» **TASK ITEM**:
Restate all of the data precisely, omitting nothing.

Coordinate-based object records:
--- --- ---
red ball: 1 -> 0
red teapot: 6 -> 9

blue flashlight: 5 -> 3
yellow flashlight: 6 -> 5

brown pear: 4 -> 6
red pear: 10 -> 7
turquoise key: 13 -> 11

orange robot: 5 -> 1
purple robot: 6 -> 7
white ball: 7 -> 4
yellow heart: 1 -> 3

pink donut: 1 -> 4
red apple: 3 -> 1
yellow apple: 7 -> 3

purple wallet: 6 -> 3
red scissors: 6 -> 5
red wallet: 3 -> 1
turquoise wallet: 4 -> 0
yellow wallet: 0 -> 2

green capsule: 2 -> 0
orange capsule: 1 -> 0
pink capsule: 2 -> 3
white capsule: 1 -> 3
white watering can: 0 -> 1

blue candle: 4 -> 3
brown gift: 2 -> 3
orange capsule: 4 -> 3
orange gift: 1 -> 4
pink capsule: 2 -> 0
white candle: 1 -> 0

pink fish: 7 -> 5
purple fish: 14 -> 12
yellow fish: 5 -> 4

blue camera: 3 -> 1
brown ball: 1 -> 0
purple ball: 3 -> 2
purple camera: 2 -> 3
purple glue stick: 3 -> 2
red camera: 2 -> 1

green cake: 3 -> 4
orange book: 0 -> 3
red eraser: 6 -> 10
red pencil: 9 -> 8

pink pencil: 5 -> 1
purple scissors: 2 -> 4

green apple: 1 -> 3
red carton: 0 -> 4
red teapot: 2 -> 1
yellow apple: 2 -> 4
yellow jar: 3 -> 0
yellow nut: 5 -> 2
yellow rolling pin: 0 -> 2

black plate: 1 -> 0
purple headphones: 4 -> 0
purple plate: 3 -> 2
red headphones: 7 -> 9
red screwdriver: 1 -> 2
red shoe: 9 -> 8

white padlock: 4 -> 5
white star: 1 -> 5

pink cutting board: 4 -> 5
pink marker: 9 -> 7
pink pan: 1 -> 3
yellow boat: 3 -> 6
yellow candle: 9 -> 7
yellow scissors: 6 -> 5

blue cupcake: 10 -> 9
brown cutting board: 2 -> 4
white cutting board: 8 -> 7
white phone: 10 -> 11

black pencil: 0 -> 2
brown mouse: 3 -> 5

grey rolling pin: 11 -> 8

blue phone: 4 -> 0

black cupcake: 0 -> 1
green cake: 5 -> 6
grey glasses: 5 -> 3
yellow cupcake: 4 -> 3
--- --- ---
» **WRITTEN ANSWER**:
red ball: 1 -> 0
red teapot: 6 -> 9

blue flashlight: 5 -> 3
yellow flashlight: 6 -> 5

brown pear: 4 -> 6
red pear: 10 -> 7
turquoise key: 13 -> 11

orange robot: 5 -> 1
purple robot: 6 -> 7
white ball: 7 -> 4
yellow heart: 1 -> 3

pink donut: 1 -> 4
red apple: 3 -> 1
yellow apple: 7 -> 3

purple wallet: 6 -> 3
red scissors: 6 -> 5
red wallet: 3 -> 1
turquoise wallet: 4 -> 0
yellow wallet: 0 -> 2

green capsule: 2 -> 0
orange capsule: 1 -> 0
pink capsule: 2 -> 3
white capsule: 1 -> 3
white watering can: 0 -> 1

blue candle: 4 -> 3
brown gift: 2 -> 3
orange capsule: 4 -> 3
orange gift: 1 -> 4
pink capsule: 2 -> 0
white candle: 1 -> 0

pink fish: 7 -> 5
purple fish: 14 -> 12
yellow fish: 5 -> 4

blue camera: 3 -> 1
brown ball: 1 -> 0
purple ball: 3 -> 2
purple camera: 2 -> 3
purple glue stick: 3 -> 2
red camera: 2 -> 1

green cake: 3 -> 4
orange book: 0 -> 3
red eraser: 6 -> 10
red pencil: 9 -> 8

pink pencil: 5 -> 1
purple scissors: 2 -> 4

green apple: 1 -> 3
red carton: 0 -> 4
red teapot: 2 -> 1
yellow apple: 2 -> 4
yellow jar: 3 -> 0
yellow nut: 5 -> 2
yellow rolling pin: 0 -> 2

black plate: 1 -> 0
purple headphones: 4 -> 0
purple plate: 3 -> 2
red headphones: 7 -> 9
red screwdriver: 1 -> 2
red shoe: 9 -> 8

white padlock: 4 -> 5
white star: 1 -> 5

pink cutting board: 4 -> 5
pink marker: 9 -> 7
pink pan: 1 -> 3
yellow boat: 3 -> 6
yellow candle: 9 -> 7
yellow scissors: 6 -> 5

blue cupcake: 10 -> 9
brown cutting board: 2 -> 4
white cutting board: 8 -> 7
white phone: 10 -> 11

black pencil: 0 -> 2
brown mouse: 3 -> 5

grey rolling pin: 11 -> 8

blue phone: 4 -> 0

black cupcake: 0 -> 1
green cake: 5 -> 6
grey glasses: 5 -> 3
yellow cupcake: 4 -> 3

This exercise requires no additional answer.